When the line containing "R102: 10k (VCC, W1) -> 10k (0V, W1)" is reached, include it and end there; set down verbatim every line before it, starting at the top of the records.

********

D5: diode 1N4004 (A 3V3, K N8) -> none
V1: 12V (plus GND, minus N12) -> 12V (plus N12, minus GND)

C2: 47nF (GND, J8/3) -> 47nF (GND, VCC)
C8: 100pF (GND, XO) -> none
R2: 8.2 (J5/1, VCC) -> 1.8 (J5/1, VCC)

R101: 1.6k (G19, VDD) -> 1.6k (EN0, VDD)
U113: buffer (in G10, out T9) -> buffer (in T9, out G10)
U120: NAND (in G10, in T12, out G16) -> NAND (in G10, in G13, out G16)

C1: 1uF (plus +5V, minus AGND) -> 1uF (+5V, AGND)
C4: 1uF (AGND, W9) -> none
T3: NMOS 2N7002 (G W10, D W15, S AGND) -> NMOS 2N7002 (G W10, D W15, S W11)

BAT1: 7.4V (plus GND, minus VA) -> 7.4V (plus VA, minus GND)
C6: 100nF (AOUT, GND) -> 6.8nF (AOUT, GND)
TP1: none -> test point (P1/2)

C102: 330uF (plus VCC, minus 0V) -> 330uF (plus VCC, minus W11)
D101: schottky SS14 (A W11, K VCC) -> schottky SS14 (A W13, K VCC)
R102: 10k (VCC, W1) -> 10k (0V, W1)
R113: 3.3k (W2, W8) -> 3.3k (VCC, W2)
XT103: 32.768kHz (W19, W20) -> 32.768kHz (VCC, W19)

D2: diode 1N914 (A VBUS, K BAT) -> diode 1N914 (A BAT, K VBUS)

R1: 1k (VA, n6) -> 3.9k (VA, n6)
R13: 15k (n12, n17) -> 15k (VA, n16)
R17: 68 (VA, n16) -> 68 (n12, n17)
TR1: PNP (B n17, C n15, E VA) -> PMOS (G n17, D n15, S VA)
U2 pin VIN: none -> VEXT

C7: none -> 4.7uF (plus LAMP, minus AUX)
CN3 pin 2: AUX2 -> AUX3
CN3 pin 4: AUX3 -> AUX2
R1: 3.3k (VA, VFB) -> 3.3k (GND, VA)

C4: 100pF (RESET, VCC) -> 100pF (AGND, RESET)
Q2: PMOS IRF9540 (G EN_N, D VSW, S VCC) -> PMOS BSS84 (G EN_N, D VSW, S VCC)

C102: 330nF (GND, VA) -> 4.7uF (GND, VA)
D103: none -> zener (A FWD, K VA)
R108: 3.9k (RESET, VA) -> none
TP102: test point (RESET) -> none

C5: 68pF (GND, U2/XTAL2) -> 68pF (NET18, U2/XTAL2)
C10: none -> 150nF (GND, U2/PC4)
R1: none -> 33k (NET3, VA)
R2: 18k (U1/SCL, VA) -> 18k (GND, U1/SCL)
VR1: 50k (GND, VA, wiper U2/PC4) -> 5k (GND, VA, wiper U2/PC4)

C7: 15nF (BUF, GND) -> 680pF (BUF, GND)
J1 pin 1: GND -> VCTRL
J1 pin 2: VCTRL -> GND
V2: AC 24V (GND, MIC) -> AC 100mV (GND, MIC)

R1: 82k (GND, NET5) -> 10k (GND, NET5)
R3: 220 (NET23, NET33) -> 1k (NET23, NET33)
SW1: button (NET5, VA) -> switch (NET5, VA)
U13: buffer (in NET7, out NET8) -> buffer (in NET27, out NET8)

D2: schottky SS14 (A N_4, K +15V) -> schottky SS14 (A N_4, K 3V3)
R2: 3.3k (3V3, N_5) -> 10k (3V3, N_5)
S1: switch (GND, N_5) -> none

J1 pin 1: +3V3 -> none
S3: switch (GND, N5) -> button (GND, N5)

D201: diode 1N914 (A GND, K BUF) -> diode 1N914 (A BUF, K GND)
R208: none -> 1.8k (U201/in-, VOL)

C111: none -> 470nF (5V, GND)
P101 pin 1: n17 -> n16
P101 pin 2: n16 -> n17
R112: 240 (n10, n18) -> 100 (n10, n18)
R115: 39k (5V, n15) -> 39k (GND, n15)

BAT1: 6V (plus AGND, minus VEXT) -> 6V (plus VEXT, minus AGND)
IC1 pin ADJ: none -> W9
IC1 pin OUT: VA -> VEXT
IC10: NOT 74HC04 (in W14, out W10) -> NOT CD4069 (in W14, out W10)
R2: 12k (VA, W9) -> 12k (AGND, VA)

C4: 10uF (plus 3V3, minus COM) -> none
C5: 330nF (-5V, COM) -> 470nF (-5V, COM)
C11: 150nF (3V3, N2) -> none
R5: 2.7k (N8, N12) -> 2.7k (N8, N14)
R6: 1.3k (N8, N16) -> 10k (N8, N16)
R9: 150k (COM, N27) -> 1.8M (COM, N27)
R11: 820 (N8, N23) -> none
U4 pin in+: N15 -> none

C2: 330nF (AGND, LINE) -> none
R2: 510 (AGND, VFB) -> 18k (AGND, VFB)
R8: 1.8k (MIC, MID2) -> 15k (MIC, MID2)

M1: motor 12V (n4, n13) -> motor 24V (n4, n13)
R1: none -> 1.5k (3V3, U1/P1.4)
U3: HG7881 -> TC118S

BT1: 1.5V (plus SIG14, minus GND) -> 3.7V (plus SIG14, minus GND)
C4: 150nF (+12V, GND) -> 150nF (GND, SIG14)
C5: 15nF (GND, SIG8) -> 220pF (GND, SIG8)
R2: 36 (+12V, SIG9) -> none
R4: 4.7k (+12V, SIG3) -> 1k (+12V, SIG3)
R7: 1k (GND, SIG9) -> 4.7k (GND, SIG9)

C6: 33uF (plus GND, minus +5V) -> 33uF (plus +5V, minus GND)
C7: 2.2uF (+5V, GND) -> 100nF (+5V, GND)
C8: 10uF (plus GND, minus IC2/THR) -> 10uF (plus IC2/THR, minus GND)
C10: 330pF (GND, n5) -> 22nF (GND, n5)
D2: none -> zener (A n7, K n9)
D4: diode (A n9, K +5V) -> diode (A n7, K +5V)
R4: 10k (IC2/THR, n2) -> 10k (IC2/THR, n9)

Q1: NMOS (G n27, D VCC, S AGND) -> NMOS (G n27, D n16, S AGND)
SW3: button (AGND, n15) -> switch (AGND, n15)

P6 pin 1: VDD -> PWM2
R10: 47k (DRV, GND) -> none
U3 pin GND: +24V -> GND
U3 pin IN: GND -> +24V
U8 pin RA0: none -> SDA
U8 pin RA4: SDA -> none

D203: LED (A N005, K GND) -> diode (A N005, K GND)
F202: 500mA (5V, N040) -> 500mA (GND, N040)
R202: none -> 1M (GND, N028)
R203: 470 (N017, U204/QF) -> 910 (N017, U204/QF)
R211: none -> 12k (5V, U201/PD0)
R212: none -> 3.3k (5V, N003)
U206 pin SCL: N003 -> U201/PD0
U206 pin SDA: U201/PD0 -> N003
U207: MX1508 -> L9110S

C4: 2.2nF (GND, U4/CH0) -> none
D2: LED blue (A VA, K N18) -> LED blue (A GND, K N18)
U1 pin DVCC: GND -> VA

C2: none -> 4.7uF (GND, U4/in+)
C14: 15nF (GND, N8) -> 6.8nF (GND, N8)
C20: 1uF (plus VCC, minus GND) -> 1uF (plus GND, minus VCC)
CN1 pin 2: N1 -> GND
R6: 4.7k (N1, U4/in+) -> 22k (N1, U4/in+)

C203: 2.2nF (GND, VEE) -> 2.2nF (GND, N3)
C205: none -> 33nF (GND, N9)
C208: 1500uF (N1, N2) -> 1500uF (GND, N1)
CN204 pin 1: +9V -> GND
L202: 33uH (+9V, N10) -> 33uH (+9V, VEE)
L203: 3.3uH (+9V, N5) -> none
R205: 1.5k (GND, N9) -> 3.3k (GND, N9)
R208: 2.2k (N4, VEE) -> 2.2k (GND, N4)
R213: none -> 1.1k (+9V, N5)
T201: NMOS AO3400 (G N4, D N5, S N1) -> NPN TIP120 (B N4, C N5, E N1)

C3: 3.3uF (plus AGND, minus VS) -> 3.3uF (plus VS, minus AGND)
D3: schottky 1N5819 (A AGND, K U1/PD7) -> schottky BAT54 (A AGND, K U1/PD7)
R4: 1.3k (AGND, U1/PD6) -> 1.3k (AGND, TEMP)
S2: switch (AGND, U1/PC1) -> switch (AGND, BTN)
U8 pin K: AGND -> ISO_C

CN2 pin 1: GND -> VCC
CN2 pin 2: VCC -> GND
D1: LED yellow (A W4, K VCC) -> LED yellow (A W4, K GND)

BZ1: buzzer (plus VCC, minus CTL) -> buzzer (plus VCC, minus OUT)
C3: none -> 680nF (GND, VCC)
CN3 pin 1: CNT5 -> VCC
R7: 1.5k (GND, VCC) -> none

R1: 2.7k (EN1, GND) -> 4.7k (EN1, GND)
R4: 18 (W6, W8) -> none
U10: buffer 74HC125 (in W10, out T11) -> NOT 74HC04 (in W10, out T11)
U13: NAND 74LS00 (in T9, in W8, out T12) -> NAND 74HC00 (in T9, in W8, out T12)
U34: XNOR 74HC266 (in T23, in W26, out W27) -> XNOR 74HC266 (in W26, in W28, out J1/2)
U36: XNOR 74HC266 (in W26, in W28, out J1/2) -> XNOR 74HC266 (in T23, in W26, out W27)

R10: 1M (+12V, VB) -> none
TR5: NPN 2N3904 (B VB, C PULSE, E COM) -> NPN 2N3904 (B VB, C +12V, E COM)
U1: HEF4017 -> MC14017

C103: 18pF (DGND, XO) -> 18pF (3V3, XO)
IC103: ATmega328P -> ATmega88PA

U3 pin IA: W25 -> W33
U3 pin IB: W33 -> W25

********

* Your response *
D5: diode 1N4004 (A 3V3, K N8) -> none
V1: 12V (plus GND, minus N12) -> 12V (plus N12, minus GND)

C2: 47nF (GND, J8/3) -> 47nF (GND, VCC)
C8: 100pF (GND, XO) -> none
R2: 8.2 (J5/1, VCC) -> 1.8 (J5/1, VCC)

R101: 1.6k (G19, VDD) -> 1.6k (EN0, VDD)
U113: buffer (in G10, out T9) -> buffer (in T9, out G10)
U120: NAND (in G10, in T12, out G16) -> NAND (in G10, in G13, out G16)

C1: 1uF (plus +5V, minus AGND) -> 1uF (+5V, AGND)
C4: 1uF (AGND, W9) -> none
T3: NMOS 2N7002 (G W10, D W15, S AGND) -> NMOS 2N7002 (G W10, D W15, S W11)

BAT1: 7.4V (plus GND, minus VA) -> 7.4V (plus VA, minus GND)
C6: 100nF (AOUT, GND) -> 6.8nF (AOUT, GND)
TP1: none -> test point (P1/2)

C102: 330uF (plus VCC, minus 0V) -> 330uF (plus VCC, minus W11)
D101: schottky SS14 (A W11, K VCC) -> schottky SS14 (A W13, K VCC)
R102: 10k (VCC, W1) -> 10k (0V, W1)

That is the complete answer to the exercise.